• [Task to complete]: Using the entries below, copy exactly each line from the line with "(569, 76) = (836, 470): orange" up to and including the line with "(432, 295) = (613, 294): green", with every picture left out.

Object matching data:

———

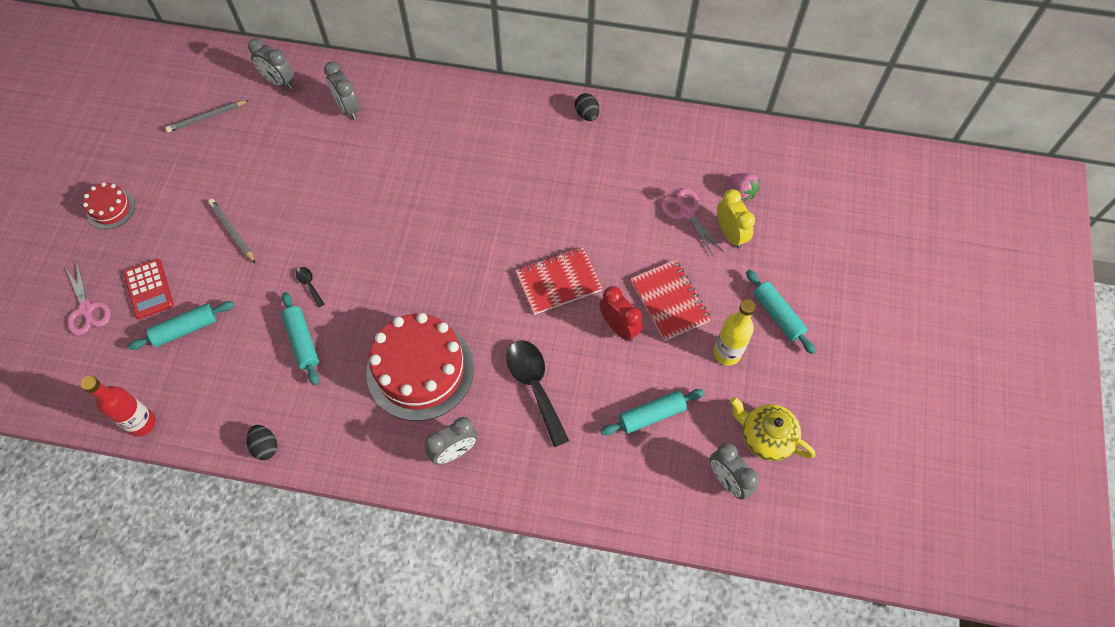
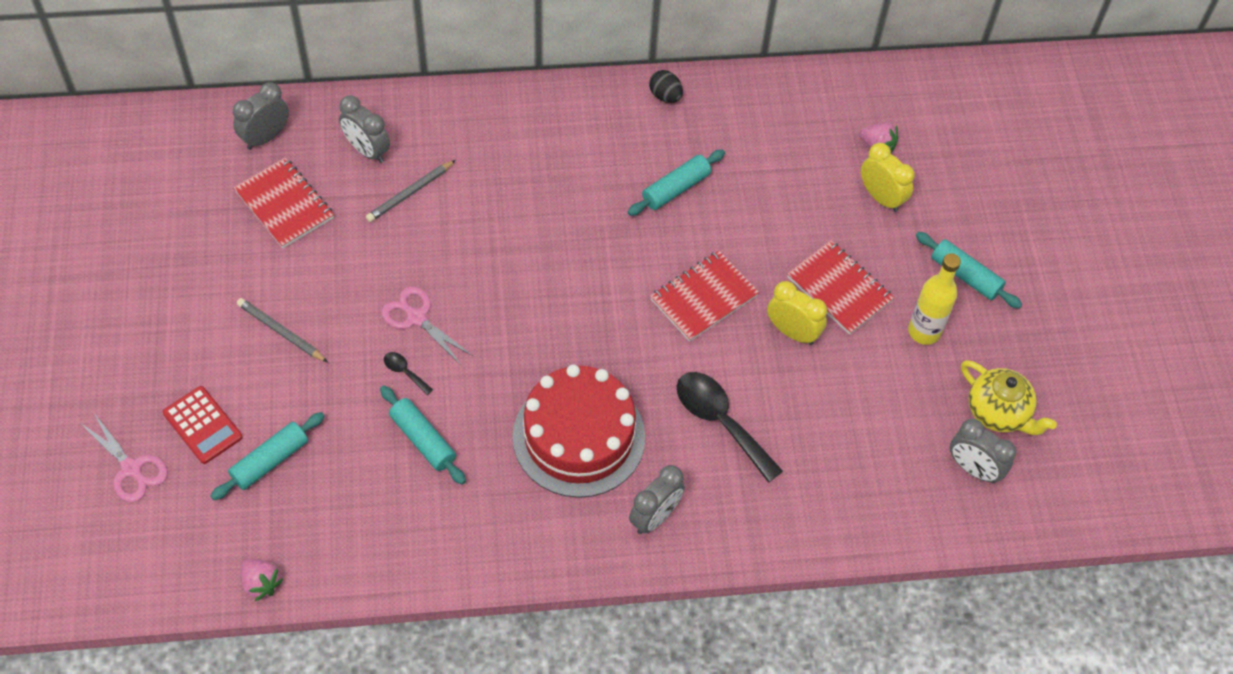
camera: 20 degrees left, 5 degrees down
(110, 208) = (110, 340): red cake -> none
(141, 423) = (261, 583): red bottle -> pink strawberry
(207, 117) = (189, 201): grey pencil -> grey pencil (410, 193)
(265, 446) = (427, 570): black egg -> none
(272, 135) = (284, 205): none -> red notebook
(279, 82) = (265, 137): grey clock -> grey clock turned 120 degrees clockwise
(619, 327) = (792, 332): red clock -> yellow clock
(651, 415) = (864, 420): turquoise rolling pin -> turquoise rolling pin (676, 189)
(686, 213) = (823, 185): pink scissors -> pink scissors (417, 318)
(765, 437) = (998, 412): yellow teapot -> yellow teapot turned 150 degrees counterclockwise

———

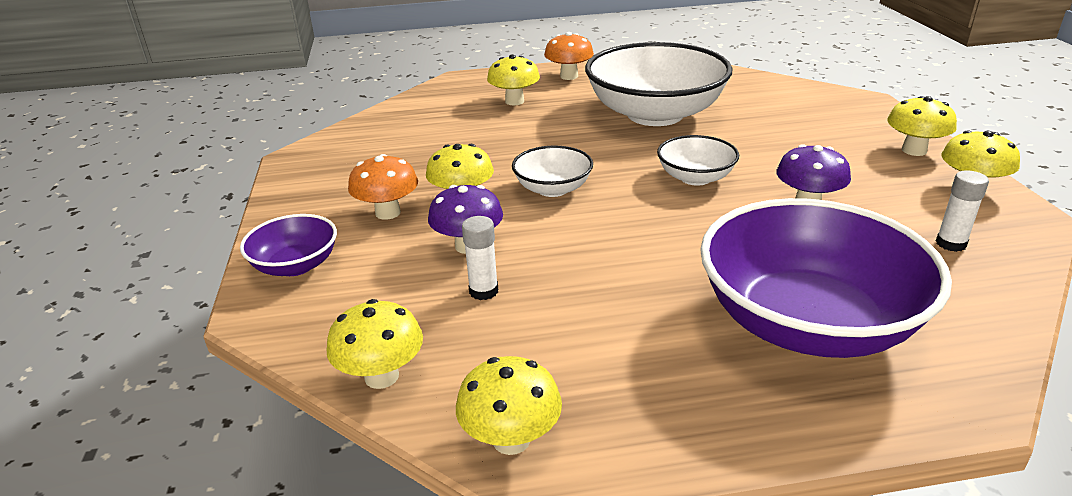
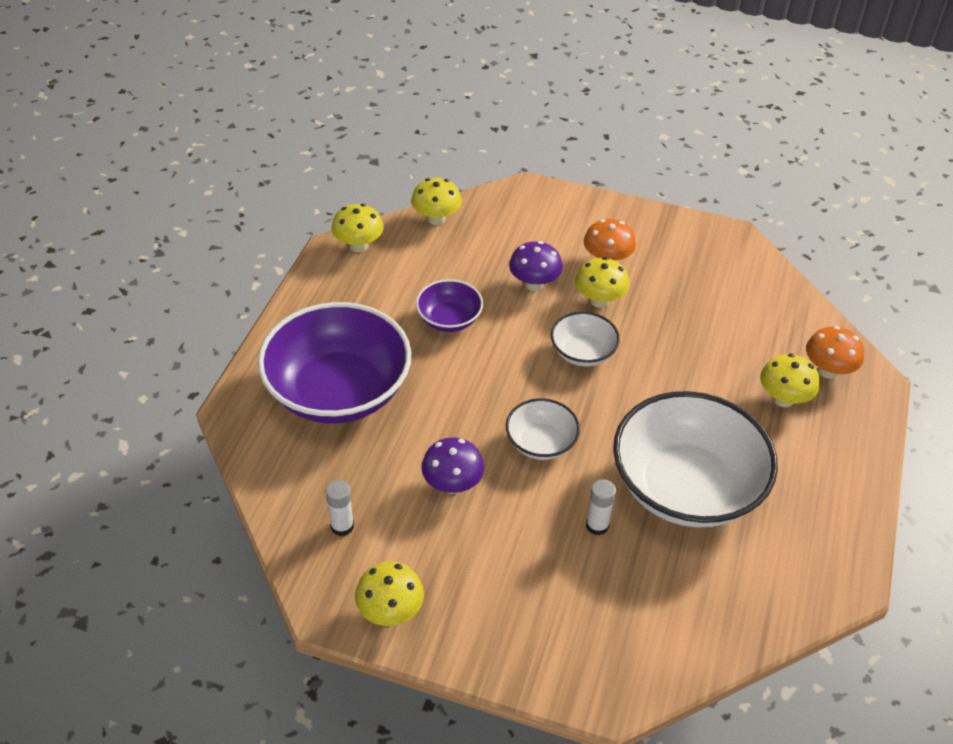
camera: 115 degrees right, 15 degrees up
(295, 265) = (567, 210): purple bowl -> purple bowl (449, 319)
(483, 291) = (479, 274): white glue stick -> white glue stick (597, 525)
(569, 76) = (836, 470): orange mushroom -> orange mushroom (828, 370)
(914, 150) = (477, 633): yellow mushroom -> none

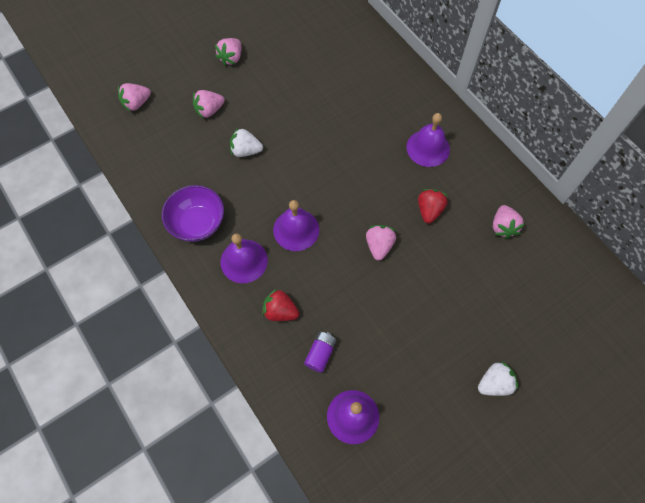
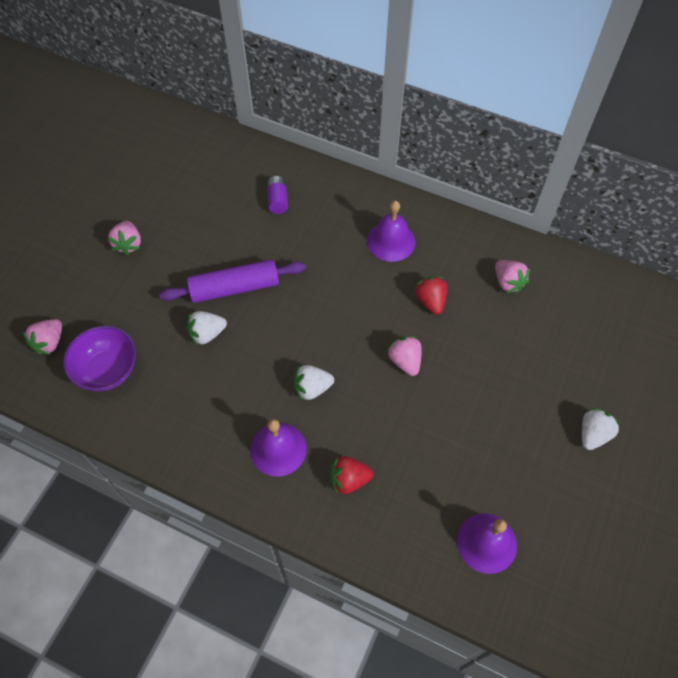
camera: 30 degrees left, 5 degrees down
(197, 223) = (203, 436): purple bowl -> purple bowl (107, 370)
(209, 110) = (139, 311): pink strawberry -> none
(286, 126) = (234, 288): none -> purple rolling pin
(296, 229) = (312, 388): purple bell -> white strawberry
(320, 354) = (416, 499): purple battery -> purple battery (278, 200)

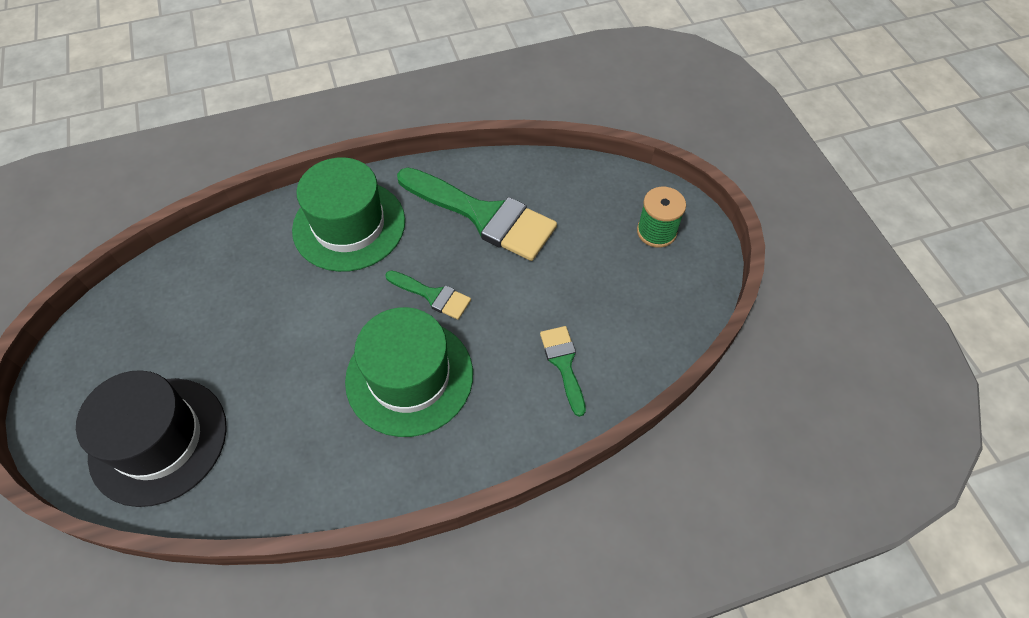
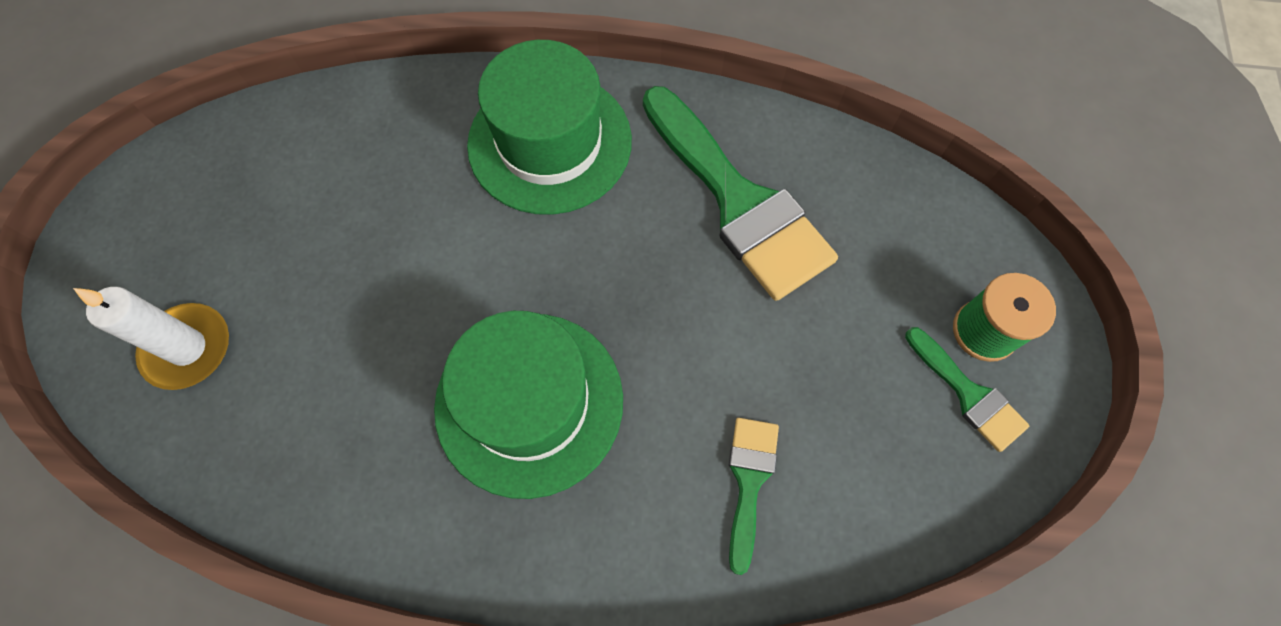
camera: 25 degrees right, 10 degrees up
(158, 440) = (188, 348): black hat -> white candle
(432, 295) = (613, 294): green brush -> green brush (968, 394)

———

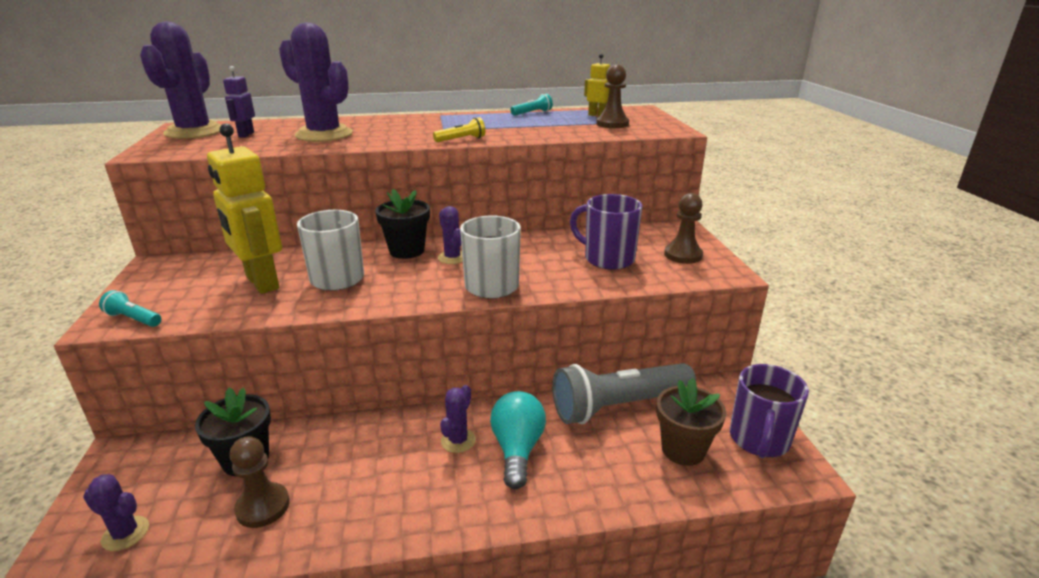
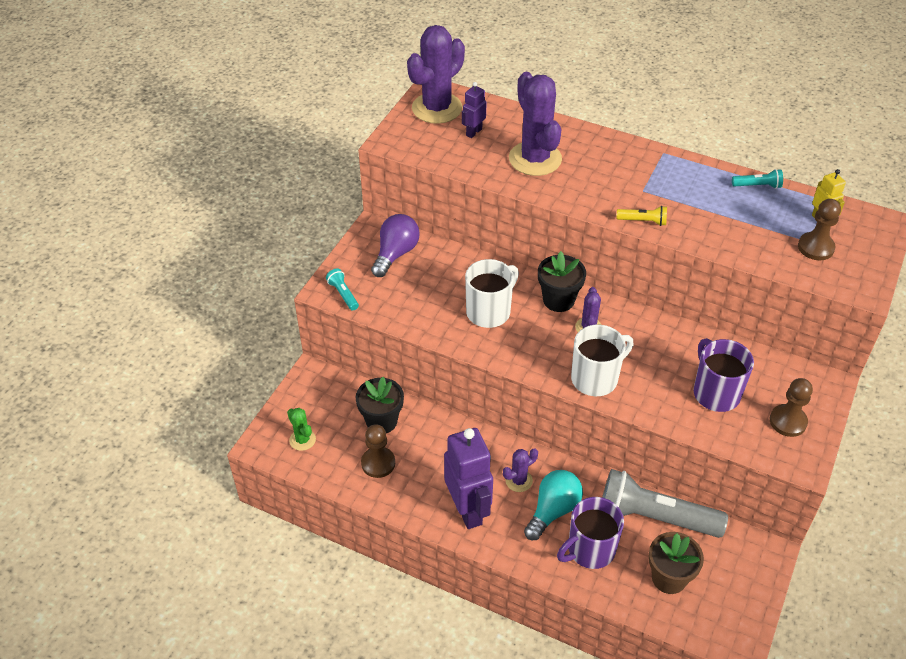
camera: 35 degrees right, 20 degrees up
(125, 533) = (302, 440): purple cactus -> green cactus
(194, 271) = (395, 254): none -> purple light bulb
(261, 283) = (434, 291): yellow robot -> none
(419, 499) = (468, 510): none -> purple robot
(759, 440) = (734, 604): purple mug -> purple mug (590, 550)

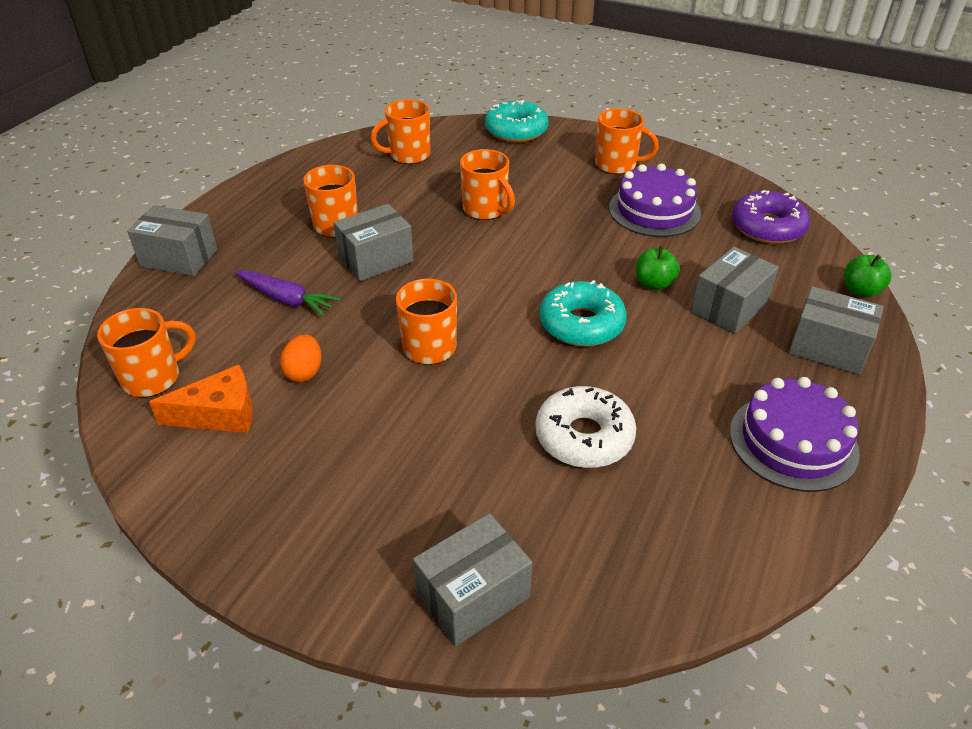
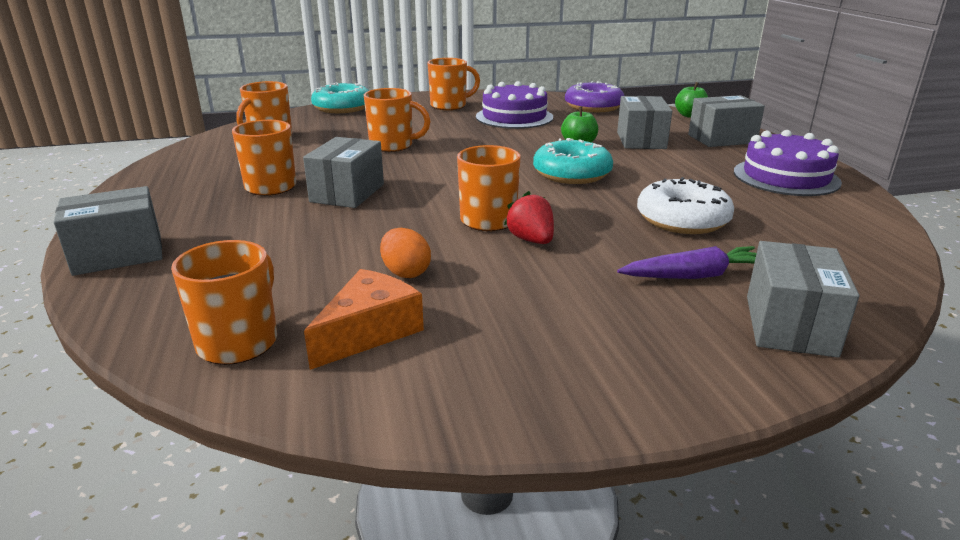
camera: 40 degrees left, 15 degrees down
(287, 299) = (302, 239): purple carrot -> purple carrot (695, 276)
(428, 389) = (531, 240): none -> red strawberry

———

• [Task result]:
(569, 76) = (836, 470): orange mushroom -> orange mushroom (828, 370)
(914, 150) = (477, 633): yellow mushroom -> none

camera: 30 degrees left, 5 degrees down
(197, 223) = (203, 436): purple bowl -> purple bowl (107, 370)
(209, 110) = (139, 311): pink strawberry -> none
(286, 126) = (234, 288): none -> purple rolling pin
(296, 229) = (312, 388): purple bell -> white strawberry
(320, 354) = (416, 499): purple battery -> purple battery (278, 200)

camera: 25 degrees right, 10 degrees up
(158, 440) = (188, 348): black hat -> white candle
(432, 295) = (613, 294): green brush -> green brush (968, 394)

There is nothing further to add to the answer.